[Scene images with change listings]
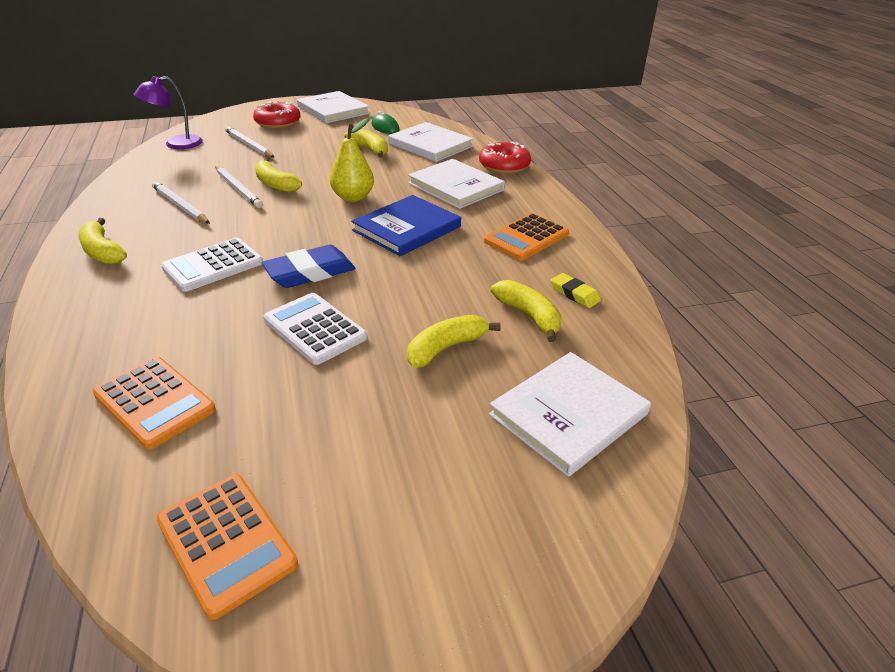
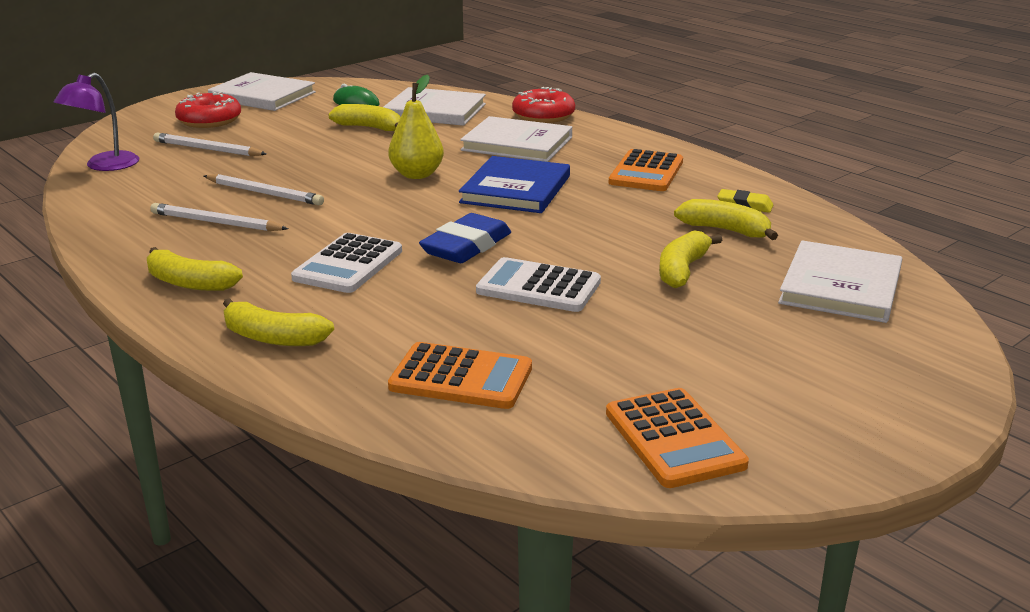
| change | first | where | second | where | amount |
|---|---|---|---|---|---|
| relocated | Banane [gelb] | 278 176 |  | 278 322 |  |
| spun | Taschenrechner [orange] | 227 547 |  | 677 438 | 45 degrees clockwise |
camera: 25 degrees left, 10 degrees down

= Description of the task =
Would you output the data above exactly as written, but with no images?

= Completed task =
| change | first | where | second | where | amount |
|---|---|---|---|---|---|
| relocated | Banane [gelb] | 278 176 |  | 278 322 |  |
| spun | Taschenrechner [orange] | 227 547 |  | 677 438 | 45 degrees clockwise |
camera: 25 degrees left, 10 degrees down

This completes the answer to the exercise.